ASSIGNED TASK
Would you copy every record exactly as it stands and drop the pictures?

BEGIN DATA

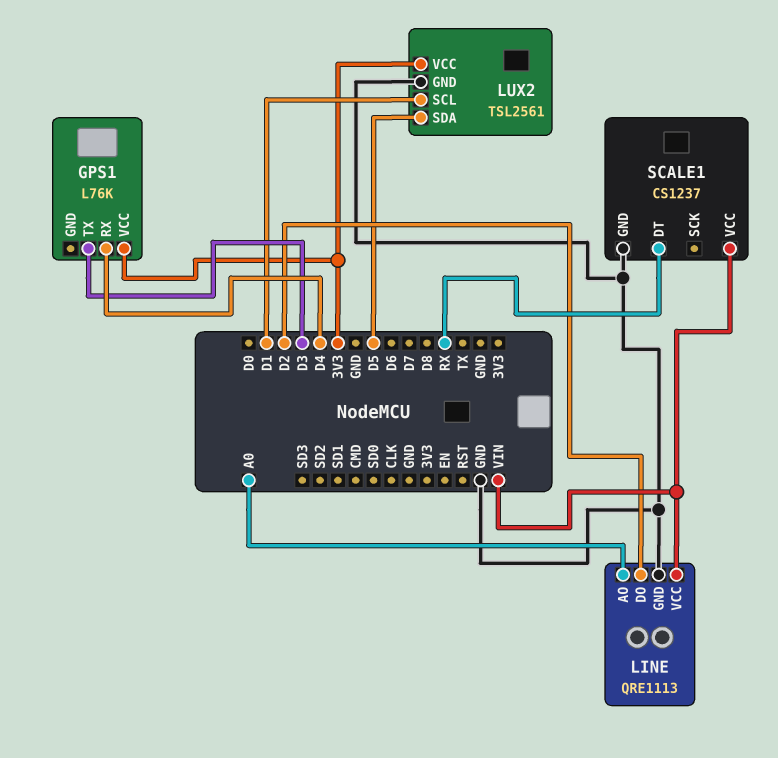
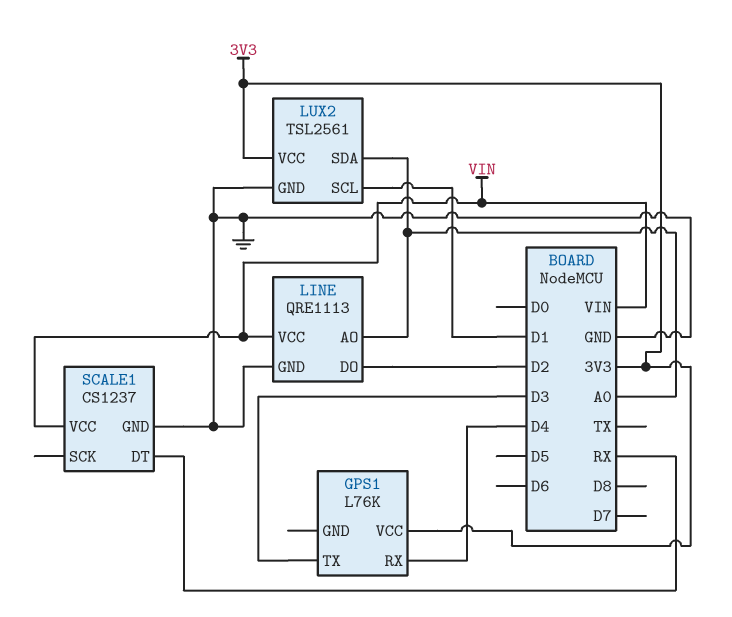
LUX2 pin SDA: D5 -> A0

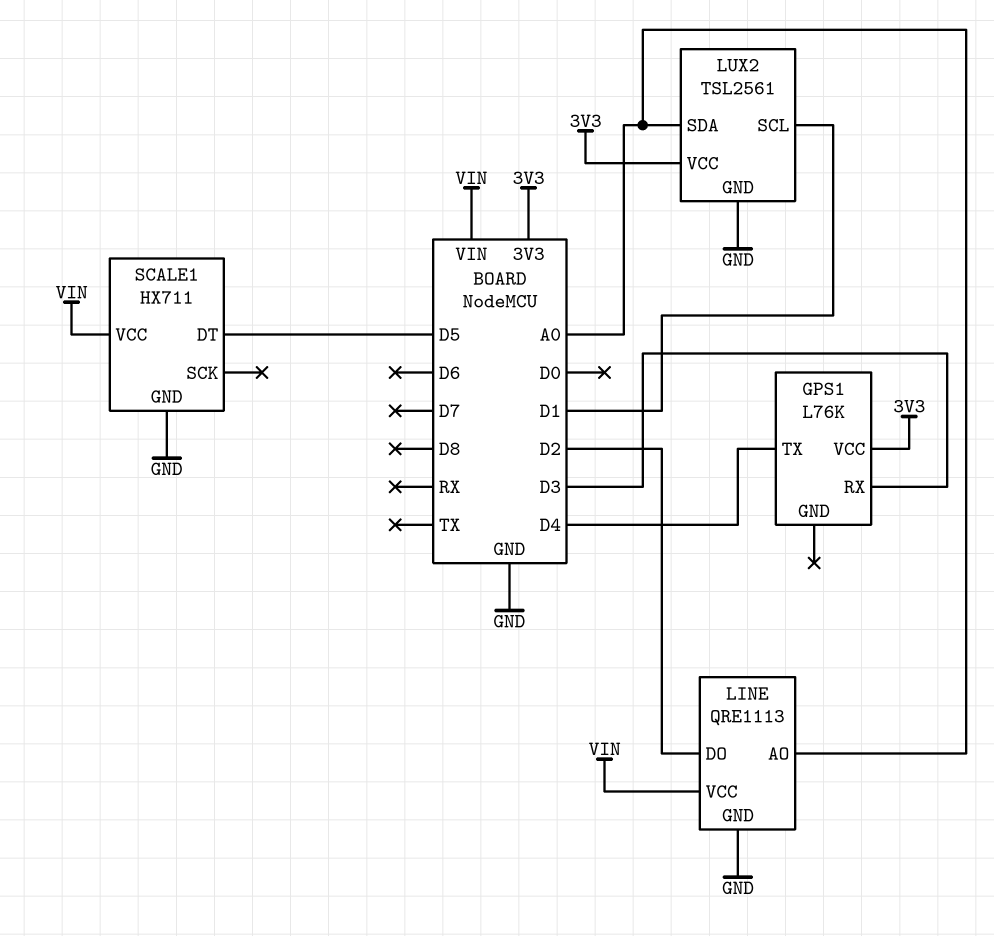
GPS1 pin RX: D4 -> D3
GPS1 pin TX: D3 -> D4
SCALE1: CS1237 -> HX711
SCALE1 pin DT: RX -> D5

END DATA

EXERCISE RESULT
LUX2 pin SDA: D5 -> A0

GPS1 pin RX: D4 -> D3
GPS1 pin TX: D3 -> D4
SCALE1: CS1237 -> HX711
SCALE1 pin DT: RX -> D5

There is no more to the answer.